### MATERIAL SUPPLIED

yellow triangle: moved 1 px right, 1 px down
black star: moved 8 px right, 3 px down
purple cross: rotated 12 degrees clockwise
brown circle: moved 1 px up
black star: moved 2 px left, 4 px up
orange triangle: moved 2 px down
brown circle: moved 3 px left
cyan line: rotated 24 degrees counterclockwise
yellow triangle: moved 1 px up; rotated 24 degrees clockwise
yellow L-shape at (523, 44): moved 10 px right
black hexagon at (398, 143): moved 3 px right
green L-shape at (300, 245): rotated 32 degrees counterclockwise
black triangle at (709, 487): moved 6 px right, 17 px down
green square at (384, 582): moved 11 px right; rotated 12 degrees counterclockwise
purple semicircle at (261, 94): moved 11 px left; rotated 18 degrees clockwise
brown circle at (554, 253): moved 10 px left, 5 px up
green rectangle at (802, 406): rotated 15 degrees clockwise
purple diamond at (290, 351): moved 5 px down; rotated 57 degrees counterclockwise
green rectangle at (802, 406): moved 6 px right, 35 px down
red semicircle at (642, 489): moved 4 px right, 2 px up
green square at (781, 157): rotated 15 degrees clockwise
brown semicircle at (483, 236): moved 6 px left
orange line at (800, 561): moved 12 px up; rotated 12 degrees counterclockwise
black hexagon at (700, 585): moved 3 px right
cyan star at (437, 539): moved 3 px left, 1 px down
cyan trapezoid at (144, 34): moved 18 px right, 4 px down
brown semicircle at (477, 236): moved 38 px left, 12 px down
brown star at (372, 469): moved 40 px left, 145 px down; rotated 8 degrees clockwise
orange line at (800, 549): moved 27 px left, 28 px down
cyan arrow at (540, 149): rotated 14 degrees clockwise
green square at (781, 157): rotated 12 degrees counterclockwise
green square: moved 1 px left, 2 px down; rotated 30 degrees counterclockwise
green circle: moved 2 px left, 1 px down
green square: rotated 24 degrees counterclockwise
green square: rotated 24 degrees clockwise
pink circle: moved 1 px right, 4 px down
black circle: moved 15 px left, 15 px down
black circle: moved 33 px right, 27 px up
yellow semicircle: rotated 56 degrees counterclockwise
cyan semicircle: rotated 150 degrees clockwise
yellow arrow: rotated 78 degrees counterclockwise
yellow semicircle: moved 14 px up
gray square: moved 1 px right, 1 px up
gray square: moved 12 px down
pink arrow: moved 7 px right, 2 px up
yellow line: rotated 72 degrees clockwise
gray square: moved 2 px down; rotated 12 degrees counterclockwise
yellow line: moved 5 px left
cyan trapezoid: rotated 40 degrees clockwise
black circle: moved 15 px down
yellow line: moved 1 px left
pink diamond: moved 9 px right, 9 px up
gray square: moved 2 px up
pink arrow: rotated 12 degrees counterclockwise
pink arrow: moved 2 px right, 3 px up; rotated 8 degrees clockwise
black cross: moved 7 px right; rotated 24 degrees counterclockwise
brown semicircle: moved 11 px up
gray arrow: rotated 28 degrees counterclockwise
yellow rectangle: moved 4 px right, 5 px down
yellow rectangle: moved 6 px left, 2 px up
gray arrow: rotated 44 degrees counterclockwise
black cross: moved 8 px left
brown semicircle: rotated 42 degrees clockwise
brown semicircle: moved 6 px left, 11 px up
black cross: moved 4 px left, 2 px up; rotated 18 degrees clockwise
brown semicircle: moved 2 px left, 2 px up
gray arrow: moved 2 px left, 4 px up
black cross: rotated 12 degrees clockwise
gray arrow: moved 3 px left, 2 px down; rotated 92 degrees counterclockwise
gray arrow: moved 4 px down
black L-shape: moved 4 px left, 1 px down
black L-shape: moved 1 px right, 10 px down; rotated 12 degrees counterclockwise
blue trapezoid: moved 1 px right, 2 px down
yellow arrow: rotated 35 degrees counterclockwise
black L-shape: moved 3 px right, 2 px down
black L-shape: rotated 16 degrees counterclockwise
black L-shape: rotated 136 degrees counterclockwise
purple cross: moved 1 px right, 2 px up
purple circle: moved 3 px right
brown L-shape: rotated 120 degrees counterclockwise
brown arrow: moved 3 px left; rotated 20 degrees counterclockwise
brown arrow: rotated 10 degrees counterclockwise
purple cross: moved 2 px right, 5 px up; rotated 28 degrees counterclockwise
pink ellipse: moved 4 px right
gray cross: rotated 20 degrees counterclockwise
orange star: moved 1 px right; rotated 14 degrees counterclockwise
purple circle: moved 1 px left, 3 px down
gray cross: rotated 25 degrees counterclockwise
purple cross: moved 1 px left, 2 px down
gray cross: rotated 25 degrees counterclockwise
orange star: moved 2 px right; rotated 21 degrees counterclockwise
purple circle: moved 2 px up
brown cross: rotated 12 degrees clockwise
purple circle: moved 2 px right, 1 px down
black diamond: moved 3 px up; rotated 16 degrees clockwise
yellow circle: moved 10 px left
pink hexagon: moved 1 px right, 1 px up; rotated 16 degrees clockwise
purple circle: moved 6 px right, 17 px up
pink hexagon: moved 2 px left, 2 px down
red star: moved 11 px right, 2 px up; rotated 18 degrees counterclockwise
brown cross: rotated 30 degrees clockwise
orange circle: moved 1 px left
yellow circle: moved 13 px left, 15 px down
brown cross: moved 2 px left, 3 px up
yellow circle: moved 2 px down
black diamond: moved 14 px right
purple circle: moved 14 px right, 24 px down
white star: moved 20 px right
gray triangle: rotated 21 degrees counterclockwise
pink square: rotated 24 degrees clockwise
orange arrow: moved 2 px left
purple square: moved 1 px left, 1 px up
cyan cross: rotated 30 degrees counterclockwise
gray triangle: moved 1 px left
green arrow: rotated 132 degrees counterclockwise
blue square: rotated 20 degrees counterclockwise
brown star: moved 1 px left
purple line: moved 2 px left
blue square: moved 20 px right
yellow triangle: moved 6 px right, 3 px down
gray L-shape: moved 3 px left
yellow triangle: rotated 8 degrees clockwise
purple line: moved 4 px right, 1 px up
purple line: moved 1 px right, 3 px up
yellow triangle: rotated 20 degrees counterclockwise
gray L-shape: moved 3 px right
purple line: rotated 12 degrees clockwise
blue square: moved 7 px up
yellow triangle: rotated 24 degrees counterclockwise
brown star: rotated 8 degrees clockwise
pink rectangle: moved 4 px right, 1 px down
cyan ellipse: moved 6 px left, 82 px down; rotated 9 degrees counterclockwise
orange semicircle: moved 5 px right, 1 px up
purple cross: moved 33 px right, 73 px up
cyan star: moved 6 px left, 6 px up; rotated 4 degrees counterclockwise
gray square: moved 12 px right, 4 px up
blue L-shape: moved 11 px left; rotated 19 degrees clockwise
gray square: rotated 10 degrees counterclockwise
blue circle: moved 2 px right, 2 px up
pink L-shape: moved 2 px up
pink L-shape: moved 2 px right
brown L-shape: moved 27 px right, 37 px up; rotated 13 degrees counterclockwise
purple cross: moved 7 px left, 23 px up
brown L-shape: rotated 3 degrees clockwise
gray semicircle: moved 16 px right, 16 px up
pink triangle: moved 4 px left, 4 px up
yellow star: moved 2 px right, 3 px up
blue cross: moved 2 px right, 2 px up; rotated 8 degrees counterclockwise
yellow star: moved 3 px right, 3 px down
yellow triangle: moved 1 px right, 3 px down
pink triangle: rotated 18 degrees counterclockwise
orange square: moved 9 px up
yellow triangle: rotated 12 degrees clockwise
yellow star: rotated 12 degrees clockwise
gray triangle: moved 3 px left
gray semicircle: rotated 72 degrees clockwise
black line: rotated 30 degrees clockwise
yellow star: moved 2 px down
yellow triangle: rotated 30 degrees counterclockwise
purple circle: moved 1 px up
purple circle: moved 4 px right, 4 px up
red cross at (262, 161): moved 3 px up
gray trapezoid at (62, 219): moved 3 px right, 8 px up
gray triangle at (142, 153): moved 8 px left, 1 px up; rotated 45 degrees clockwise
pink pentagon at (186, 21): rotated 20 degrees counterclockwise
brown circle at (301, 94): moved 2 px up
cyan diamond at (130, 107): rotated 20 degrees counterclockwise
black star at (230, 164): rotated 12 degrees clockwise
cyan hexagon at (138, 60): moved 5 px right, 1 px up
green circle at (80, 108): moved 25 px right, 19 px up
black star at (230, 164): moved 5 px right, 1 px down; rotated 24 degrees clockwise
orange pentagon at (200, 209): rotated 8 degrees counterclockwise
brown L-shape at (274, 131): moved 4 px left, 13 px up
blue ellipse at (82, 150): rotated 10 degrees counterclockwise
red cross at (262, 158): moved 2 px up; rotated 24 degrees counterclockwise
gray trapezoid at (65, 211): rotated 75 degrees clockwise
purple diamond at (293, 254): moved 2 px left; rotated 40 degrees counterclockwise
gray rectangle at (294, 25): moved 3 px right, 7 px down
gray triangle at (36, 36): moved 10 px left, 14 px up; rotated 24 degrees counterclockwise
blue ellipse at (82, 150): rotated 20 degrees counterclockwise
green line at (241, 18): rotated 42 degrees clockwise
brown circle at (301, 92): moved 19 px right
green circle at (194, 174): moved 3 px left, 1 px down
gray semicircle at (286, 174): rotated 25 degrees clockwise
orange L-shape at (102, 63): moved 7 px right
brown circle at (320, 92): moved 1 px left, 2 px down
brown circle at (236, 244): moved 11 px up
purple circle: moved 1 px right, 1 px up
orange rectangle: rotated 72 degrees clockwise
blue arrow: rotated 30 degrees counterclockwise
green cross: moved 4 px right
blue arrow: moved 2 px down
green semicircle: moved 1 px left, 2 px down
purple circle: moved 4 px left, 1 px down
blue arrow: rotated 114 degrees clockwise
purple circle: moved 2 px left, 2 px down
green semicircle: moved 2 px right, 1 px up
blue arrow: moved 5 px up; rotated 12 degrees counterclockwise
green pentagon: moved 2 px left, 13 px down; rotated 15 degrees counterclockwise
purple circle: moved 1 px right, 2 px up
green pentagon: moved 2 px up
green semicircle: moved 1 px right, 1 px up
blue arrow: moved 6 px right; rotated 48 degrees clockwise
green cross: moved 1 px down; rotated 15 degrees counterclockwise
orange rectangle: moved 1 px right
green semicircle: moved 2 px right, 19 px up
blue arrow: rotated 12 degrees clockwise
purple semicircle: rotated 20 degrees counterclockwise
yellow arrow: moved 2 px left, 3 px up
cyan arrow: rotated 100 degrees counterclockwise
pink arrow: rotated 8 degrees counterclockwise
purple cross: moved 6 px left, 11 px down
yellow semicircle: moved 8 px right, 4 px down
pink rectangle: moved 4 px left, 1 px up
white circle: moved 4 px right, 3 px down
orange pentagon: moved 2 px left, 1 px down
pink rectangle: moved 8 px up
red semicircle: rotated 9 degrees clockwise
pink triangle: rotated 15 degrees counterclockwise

######

Output as a JSON list of strings, one per line with blank lines omitted, the records starting at the first line and ending at the line that contains "purple diamond at (290, 351): moved", both included.

→ RESPONSE FOR THIS EXERCISE:
[
  "yellow triangle: moved 1 px right, 1 px down",
  "black star: moved 8 px right, 3 px down",
  "purple cross: rotated 12 degrees clockwise",
  "brown circle: moved 1 px up",
  "black star: moved 2 px left, 4 px up",
  "orange triangle: moved 2 px down",
  "brown circle: moved 3 px left",
  "cyan line: rotated 24 degrees counterclockwise",
  "yellow triangle: moved 1 px up; rotated 24 degrees clockwise",
  "yellow L-shape at (523, 44): moved 10 px right",
  "black hexagon at (398, 143): moved 3 px right",
  "green L-shape at (300, 245): rotated 32 degrees counterclockwise",
  "black triangle at (709, 487): moved 6 px right, 17 px down",
  "green square at (384, 582): moved 11 px right; rotated 12 degrees counterclockwise",
  "purple semicircle at (261, 94): moved 11 px left; rotated 18 degrees clockwise",
  "brown circle at (554, 253): moved 10 px left, 5 px up",
  "green rectangle at (802, 406): rotated 15 degrees clockwise",
  "purple diamond at (290, 351): moved 5 px down; rotated 57 degrees counterclockwise"
]